START DATA FOR ANALYSIS

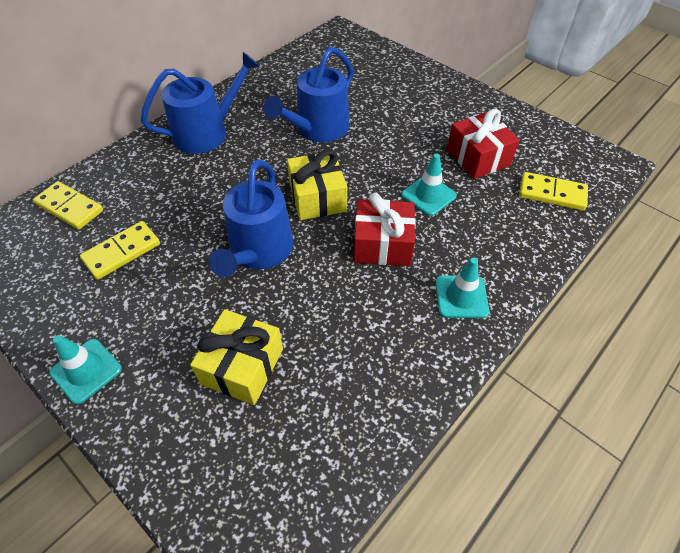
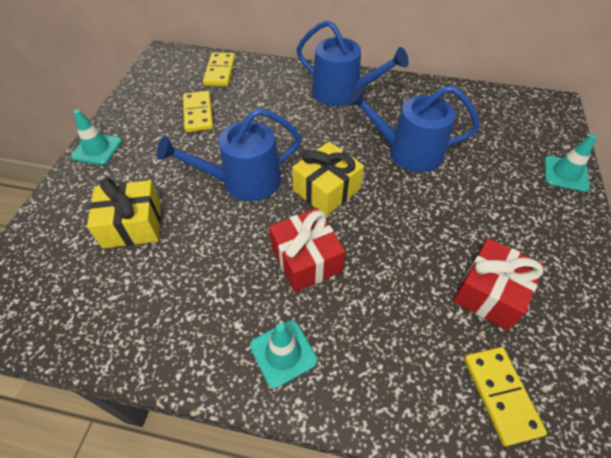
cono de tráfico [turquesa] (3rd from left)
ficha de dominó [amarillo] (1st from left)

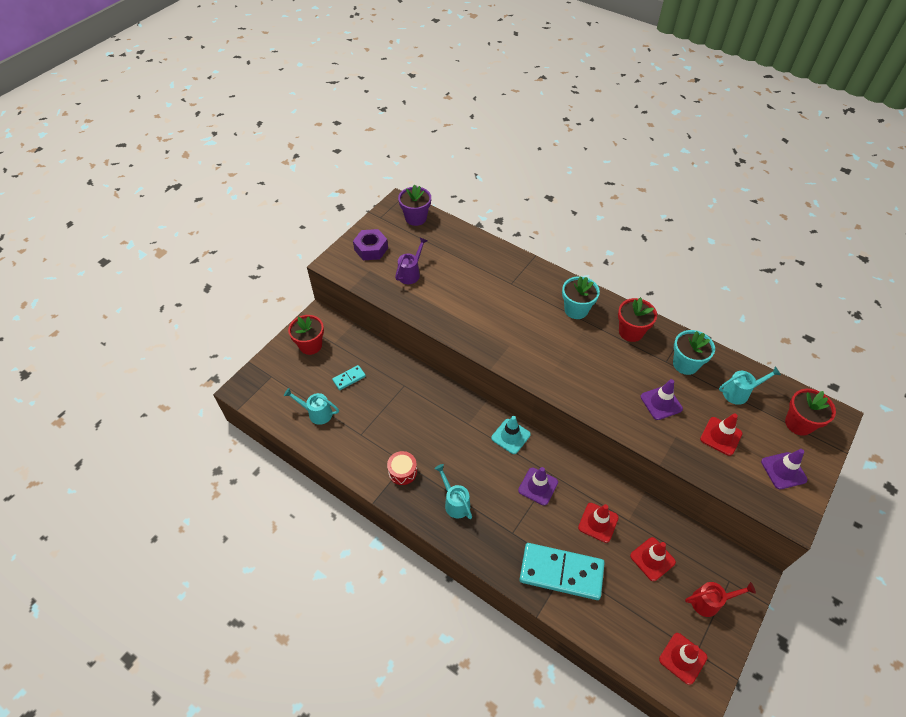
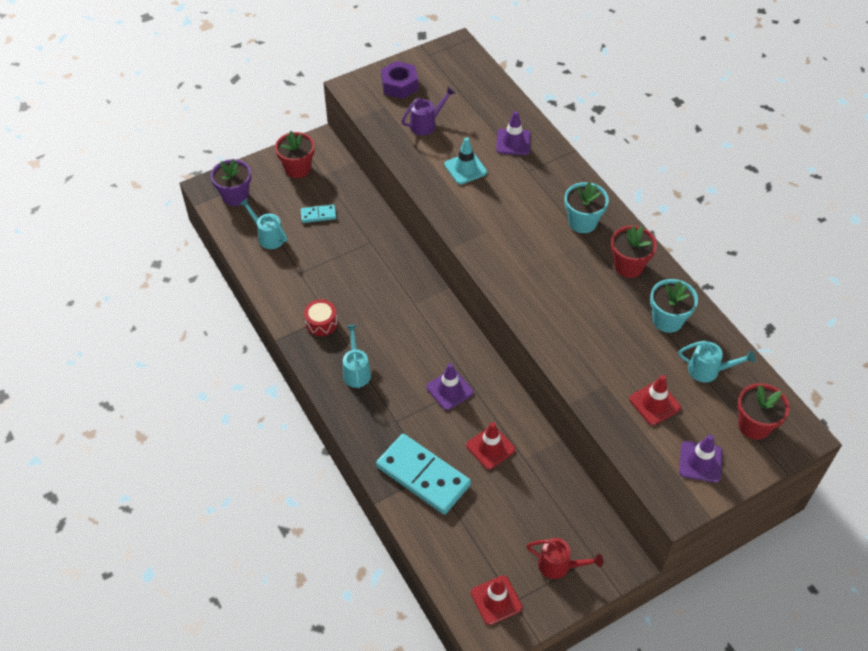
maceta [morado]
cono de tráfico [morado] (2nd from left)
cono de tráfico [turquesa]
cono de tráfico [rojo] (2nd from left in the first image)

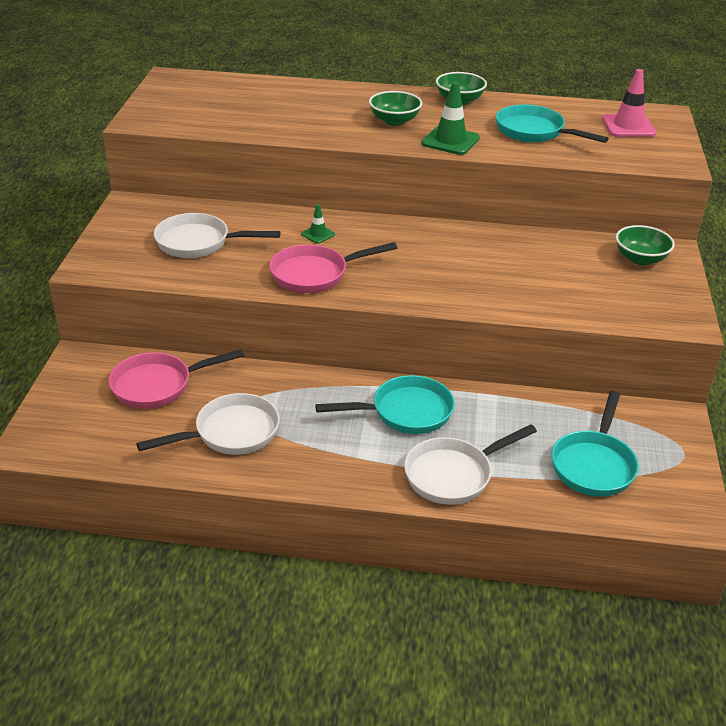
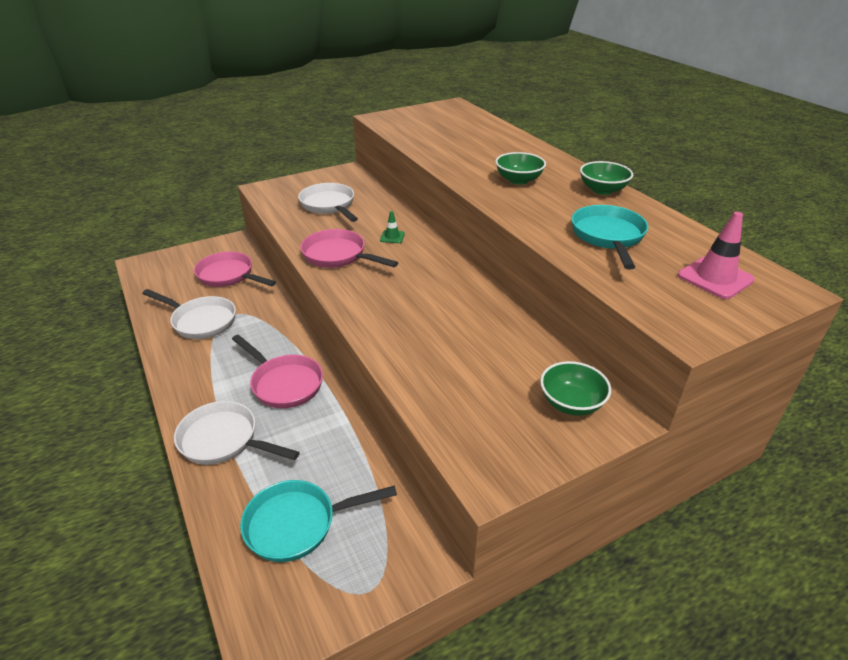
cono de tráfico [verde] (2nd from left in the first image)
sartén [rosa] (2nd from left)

END DATA FOR ANALYSIS

- _WHAT YOU HAVE TO DO_
How many lines in the entries hold the word "first"? Only the number is wanted.

- _RESULT BELOW_
2